◆ Prompt: Which lines in the material below contain the string "sord"? Collect every one of them, treating uppercase and lowercase as different.

◆ Records shown:
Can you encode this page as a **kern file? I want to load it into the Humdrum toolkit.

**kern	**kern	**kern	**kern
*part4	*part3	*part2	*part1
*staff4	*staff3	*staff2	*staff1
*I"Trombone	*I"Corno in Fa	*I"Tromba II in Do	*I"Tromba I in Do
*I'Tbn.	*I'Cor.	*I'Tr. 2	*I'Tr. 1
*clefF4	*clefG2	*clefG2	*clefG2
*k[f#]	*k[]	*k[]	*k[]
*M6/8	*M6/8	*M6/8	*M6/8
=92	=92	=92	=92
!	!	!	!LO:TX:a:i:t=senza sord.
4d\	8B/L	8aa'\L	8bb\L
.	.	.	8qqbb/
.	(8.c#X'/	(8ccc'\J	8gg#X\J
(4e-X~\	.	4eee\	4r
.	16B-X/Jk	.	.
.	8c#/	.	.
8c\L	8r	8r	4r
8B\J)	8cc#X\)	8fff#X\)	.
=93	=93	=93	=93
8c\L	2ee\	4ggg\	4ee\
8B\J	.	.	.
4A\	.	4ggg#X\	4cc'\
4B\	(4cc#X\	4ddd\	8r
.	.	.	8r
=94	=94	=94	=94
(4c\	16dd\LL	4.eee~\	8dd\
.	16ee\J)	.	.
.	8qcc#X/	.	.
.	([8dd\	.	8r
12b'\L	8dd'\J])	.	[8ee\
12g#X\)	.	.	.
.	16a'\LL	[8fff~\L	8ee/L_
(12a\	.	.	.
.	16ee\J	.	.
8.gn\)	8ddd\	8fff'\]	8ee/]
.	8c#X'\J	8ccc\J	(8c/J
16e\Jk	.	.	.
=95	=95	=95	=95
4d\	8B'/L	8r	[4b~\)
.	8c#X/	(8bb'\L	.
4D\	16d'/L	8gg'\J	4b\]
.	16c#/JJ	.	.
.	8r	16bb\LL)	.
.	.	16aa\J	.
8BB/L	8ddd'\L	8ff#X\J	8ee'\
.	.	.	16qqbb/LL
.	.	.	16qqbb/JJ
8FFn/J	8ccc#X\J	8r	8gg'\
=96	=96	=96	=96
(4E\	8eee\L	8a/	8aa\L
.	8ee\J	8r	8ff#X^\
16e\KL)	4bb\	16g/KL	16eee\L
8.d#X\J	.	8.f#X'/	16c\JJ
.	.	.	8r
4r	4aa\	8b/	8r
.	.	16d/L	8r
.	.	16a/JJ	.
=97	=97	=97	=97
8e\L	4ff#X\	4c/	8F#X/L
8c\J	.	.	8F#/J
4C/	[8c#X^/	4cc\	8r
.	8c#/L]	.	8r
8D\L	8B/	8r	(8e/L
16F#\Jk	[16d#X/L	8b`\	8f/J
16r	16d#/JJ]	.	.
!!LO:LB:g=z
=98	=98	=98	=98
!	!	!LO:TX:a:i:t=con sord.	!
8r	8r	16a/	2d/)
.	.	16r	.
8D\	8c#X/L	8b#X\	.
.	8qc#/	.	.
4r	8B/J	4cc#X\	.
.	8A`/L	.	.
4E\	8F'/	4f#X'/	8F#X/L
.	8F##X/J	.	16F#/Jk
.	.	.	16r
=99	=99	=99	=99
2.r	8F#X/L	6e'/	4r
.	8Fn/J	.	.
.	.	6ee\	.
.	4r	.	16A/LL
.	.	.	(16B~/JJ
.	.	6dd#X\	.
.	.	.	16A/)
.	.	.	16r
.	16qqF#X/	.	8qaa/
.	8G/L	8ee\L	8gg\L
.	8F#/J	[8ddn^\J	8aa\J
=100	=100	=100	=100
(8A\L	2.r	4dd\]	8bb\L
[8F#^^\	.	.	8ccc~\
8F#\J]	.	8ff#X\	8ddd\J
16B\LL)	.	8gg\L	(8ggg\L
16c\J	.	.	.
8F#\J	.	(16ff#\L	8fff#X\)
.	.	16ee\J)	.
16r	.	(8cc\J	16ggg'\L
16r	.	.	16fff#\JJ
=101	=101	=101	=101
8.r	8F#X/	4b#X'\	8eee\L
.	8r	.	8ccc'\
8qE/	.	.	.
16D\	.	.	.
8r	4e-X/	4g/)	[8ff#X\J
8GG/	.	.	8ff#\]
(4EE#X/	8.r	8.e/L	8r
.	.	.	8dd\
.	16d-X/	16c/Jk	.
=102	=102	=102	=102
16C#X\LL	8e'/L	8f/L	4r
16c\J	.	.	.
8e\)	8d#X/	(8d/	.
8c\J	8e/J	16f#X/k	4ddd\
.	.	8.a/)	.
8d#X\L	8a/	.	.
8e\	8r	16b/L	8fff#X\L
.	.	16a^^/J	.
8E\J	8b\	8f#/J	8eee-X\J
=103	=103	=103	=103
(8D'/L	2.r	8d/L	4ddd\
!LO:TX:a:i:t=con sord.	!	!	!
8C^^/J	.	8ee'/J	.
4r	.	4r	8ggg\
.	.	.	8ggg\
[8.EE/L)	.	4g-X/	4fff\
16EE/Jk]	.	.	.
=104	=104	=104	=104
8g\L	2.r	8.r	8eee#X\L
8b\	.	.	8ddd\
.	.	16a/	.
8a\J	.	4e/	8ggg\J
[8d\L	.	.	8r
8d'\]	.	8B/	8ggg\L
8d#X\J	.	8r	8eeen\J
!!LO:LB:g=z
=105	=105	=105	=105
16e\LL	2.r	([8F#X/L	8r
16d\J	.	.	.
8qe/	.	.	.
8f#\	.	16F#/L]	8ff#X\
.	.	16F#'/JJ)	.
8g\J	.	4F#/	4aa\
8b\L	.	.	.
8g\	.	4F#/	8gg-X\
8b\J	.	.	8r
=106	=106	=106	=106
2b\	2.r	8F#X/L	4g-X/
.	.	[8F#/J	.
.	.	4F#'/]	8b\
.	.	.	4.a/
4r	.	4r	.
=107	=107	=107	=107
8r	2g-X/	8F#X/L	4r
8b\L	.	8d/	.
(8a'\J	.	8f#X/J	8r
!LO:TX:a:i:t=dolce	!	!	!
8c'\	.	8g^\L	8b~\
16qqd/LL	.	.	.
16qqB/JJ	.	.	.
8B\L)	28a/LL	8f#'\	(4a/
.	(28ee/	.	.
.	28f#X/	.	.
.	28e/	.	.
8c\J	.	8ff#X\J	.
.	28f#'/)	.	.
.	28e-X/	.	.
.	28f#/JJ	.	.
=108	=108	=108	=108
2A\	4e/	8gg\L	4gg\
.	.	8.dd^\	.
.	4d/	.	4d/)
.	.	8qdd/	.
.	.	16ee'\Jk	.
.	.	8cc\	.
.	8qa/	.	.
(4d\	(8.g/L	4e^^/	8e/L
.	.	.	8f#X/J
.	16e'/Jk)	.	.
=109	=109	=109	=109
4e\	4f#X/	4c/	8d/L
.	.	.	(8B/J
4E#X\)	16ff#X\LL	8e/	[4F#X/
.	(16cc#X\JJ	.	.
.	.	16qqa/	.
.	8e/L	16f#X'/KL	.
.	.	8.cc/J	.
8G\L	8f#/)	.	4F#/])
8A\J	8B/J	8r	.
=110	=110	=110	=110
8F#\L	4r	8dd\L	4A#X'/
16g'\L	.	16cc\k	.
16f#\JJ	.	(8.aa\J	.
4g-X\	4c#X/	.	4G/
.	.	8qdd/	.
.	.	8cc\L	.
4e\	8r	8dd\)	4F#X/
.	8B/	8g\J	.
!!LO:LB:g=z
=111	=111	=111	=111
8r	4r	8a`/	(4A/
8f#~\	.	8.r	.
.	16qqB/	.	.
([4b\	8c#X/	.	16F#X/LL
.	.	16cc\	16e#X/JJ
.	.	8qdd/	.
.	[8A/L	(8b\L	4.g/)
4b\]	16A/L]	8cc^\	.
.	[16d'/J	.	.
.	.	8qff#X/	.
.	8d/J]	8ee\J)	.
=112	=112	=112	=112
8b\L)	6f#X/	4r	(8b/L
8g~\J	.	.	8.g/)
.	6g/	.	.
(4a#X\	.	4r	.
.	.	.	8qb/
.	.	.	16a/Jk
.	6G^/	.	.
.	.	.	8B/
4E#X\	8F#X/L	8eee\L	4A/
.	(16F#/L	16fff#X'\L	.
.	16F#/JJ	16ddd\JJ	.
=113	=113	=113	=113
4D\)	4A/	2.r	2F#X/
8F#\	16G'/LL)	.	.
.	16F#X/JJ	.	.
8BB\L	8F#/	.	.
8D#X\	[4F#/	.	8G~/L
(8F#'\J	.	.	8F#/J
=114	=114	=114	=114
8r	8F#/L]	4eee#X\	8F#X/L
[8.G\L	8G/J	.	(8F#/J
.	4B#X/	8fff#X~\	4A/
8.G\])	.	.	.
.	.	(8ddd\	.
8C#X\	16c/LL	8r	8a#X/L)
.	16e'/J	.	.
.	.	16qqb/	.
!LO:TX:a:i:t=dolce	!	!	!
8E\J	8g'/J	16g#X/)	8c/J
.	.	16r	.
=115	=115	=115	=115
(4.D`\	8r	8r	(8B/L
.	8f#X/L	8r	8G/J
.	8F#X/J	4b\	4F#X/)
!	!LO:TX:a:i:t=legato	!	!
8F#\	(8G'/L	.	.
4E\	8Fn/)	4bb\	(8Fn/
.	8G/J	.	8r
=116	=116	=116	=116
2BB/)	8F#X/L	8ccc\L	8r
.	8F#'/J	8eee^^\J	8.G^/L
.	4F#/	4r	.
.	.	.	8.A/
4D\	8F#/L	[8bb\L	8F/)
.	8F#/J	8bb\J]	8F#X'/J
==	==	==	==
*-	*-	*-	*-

◆ Correct answer:
!	!	!	!LO:TX:a:i:t=senza sord.
!	!	!LO:TX:a:i:t=con sord.	!
!LO:TX:a:i:t=con sord.	!	!	!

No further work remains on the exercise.